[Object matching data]
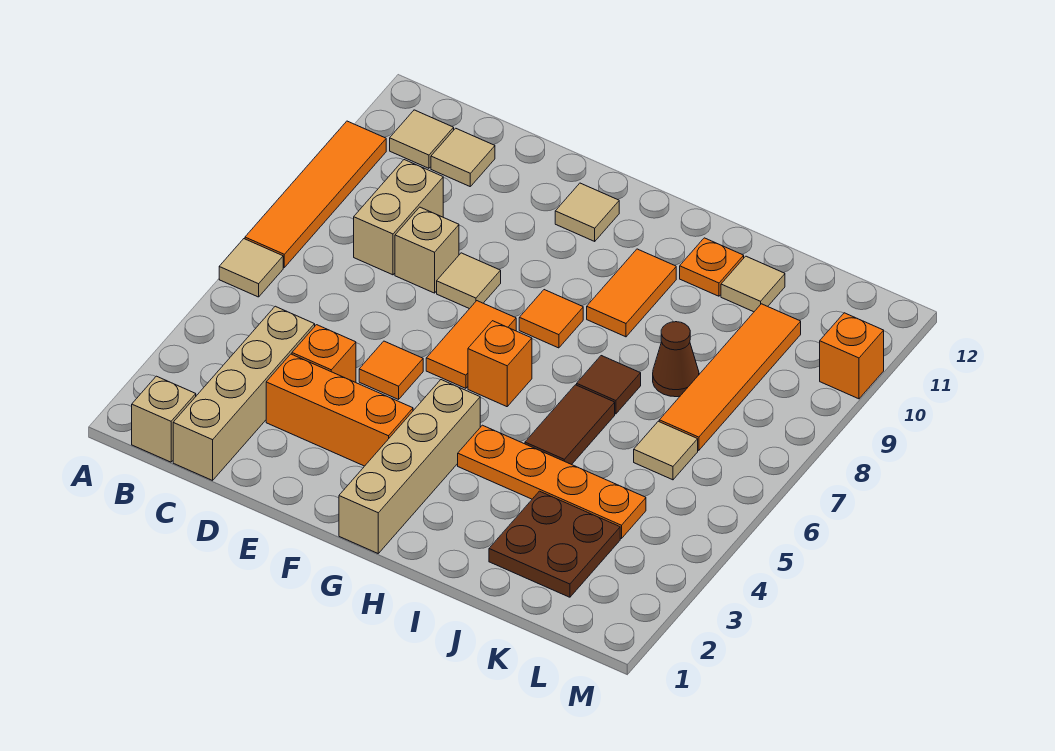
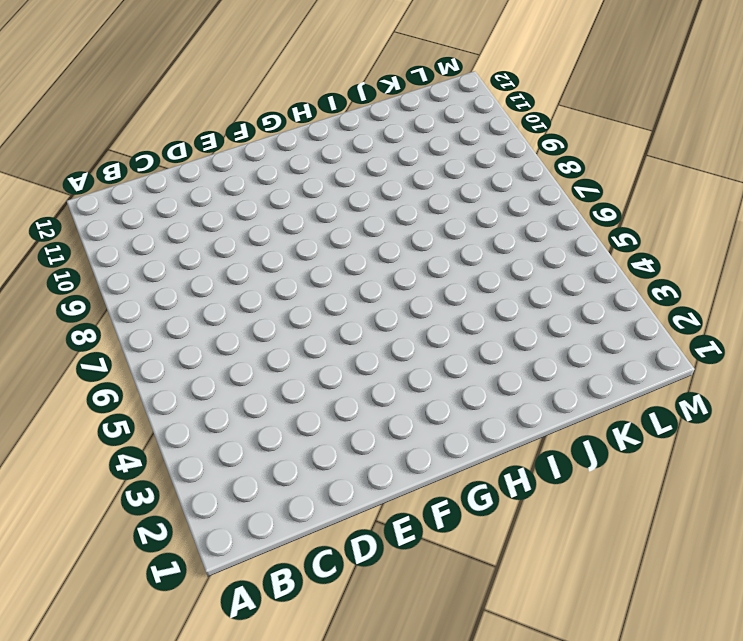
none -> tan 1x1 tile [219,239,283,297]
none -> orange 1x4 tile [245,121,386,267]
none -> tan 1x1 brick [132,376,196,462]

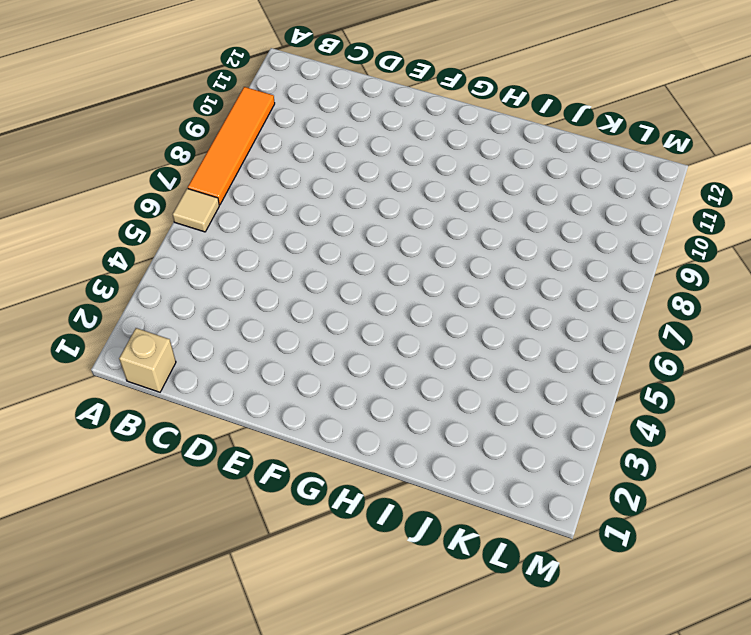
none -> tan 1x1 tile [390,110,454,168]
none -> tan 1x4 brick [173,306,315,480]
none -> tan 1x2 brick [354,160,443,275]

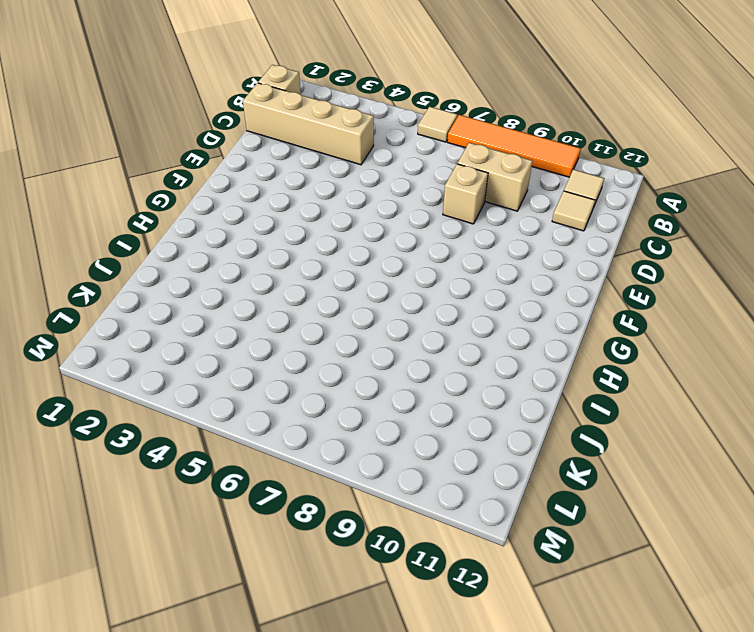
none -> orange 1x3 brick [266,354,413,466]
none -> orange 1x1 brick [292,325,356,382]
none -> orange 1x1 tile [359,341,423,399]

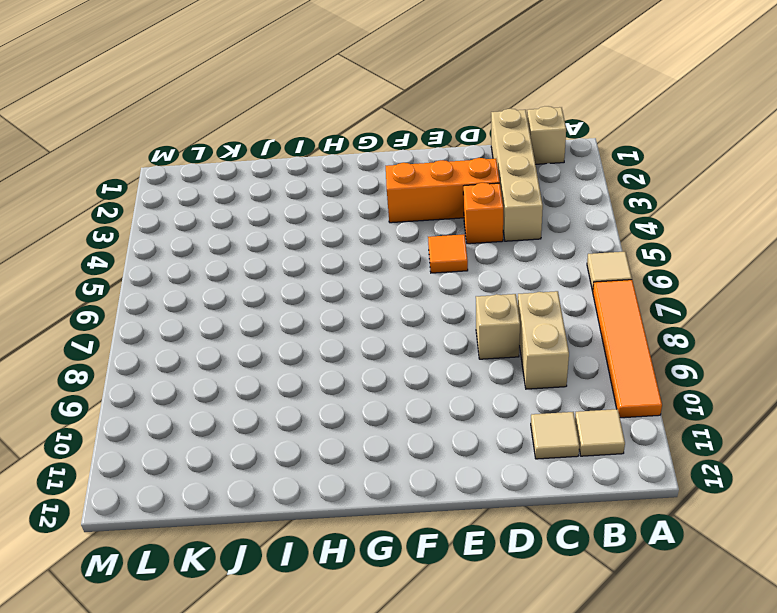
none -> tan 1x1 tile [437,253,501,309]
none -> orange 1x2 tile [426,301,516,388]
none -> tan 1x1 tile [555,183,619,241]

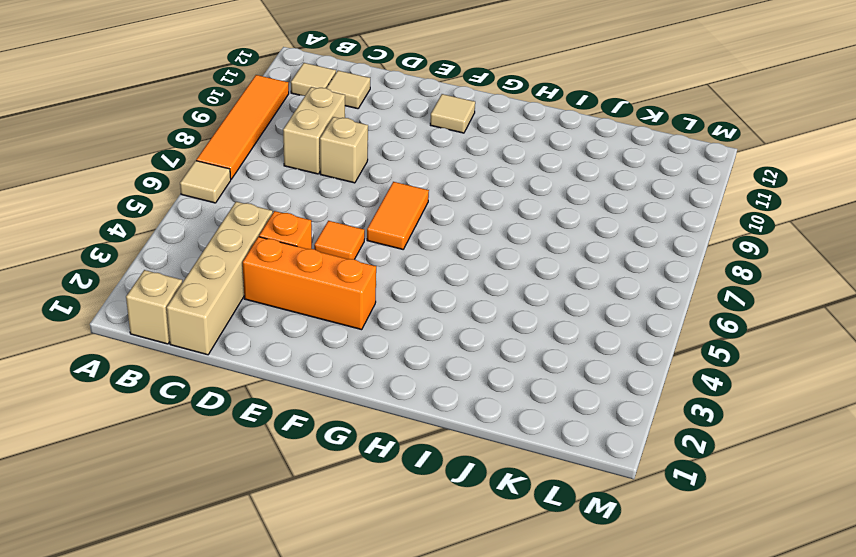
none -> tan 1x1 tile [437,253,501,309]
none -> tan 1x4 brick [339,380,480,553]
none -> orange 1x1 brick [468,321,532,407]

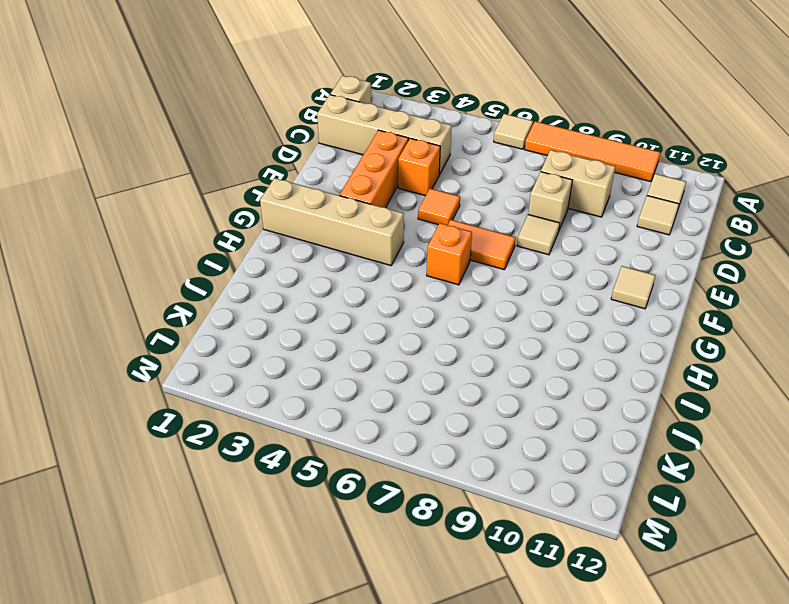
none -> orange 1x1 tile [519,290,583,348]
none -> orange 1x4 plate [458,425,646,539]
none -> orange 1x2 tile [587,249,676,337]

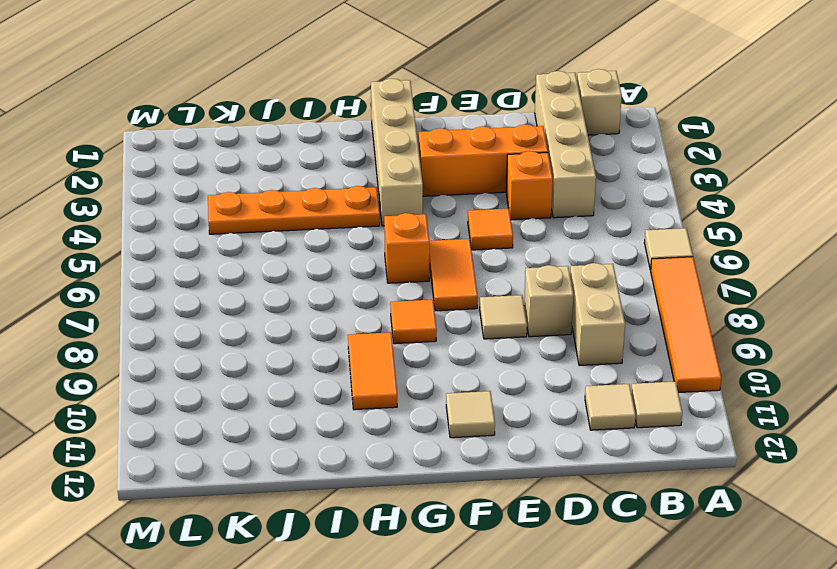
none -> brown 1x2 tile [525,385,615,465]
none -> brown 1x1 tile [577,356,641,414]
none -> orange 1x1 plate [680,238,744,296]

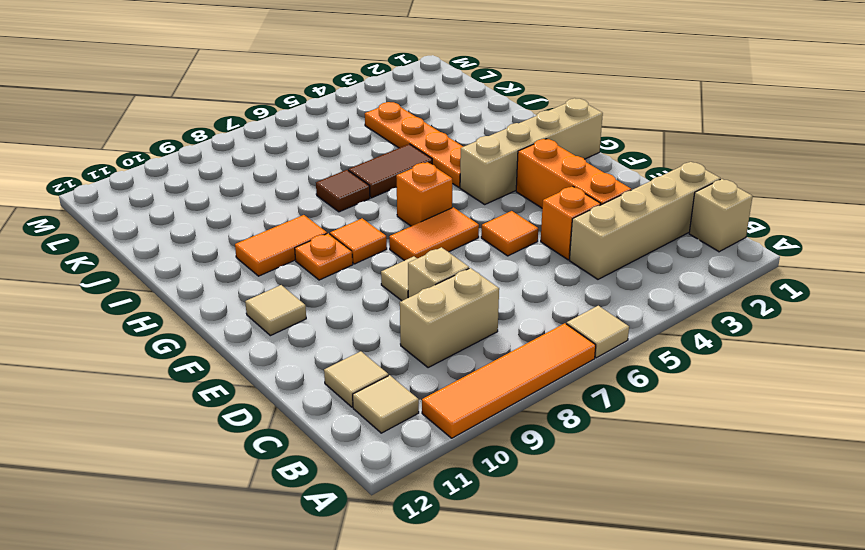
orange 1x1 plate [295,233,353,280] -> orange 1x1 plate moved to [680,238,744,296]
none -> brown 2x2 plate [489,491,620,597]
none -> brown 1x1 cone [653,322,699,397]
none -> tan 1x1 tile [721,256,785,312]

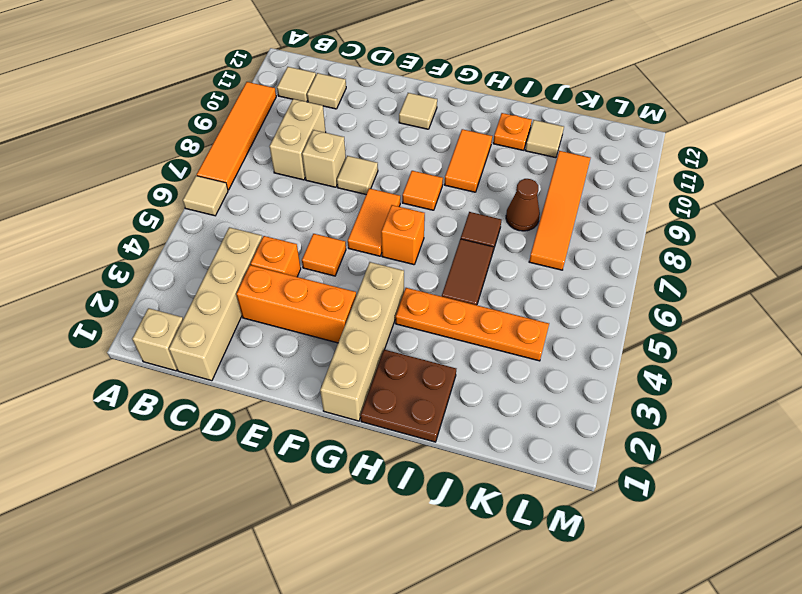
brown 2x2 plate [360,350,456,442] -> brown 2x2 plate moved to [489,491,620,597]
none -> tan 1x1 tile [634,421,698,480]
none -> orange 1x1 brick [820,313,884,399]

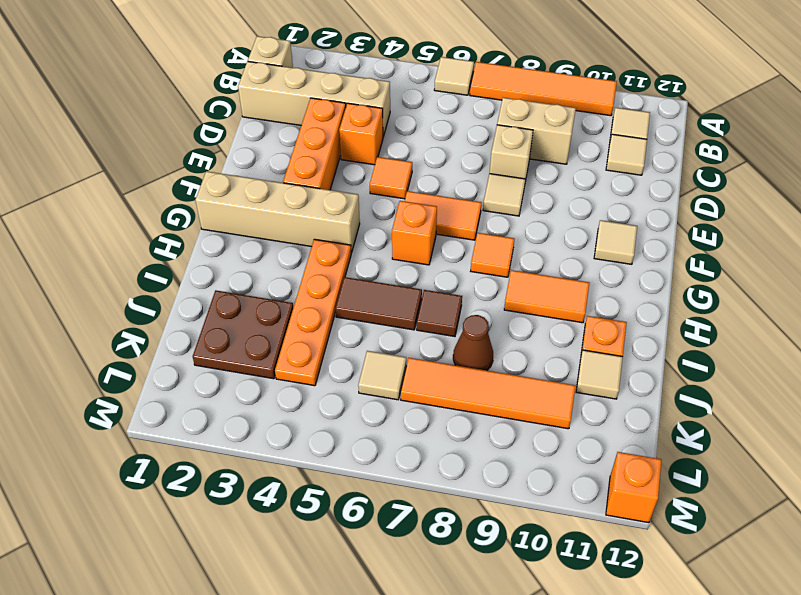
orange 1x1 brick [606,452,661,523] -> orange 1x1 brick moved to [820,313,884,399]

**EXERCISE DIRECTIONS:** Quote every entry exactly, with the pictures omitted.

**YOUR SOLUTION:**
none -> tan 1x1 tile [219,239,283,297]
none -> orange 1x4 tile [245,121,386,267]
none -> tan 1x1 brick [132,376,196,462]

none -> tan 1x1 tile [390,110,454,168]
none -> tan 1x4 brick [173,306,315,480]
none -> tan 1x2 brick [354,160,443,275]

none -> orange 1x3 brick [266,354,413,466]
none -> orange 1x1 brick [292,325,356,382]
none -> orange 1x1 tile [359,341,423,399]

none -> tan 1x1 tile [437,253,501,309]
none -> orange 1x2 tile [426,301,516,388]
none -> tan 1x1 tile [555,183,619,241]

none -> tan 1x1 tile [437,253,501,309]
none -> tan 1x4 brick [339,380,480,553]
none -> orange 1x1 brick [468,321,532,407]

none -> orange 1x1 tile [519,290,583,348]
none -> orange 1x4 plate [458,425,646,539]
none -> orange 1x2 tile [587,249,676,337]

none -> brown 1x2 tile [525,385,615,465]
none -> brown 1x1 tile [577,356,641,414]
none -> orange 1x1 plate [680,238,744,296]

orange 1x1 plate [295,233,353,280] -> orange 1x1 plate moved to [680,238,744,296]
none -> brown 2x2 plate [489,491,620,597]
none -> brown 1x1 cone [653,322,699,397]
none -> tan 1x1 tile [721,256,785,312]

brown 2x2 plate [360,350,456,442] -> brown 2x2 plate moved to [489,491,620,597]
none -> tan 1x1 tile [634,421,698,480]
none -> orange 1x1 brick [820,313,884,399]

orange 1x1 brick [606,452,661,523] -> orange 1x1 brick moved to [820,313,884,399]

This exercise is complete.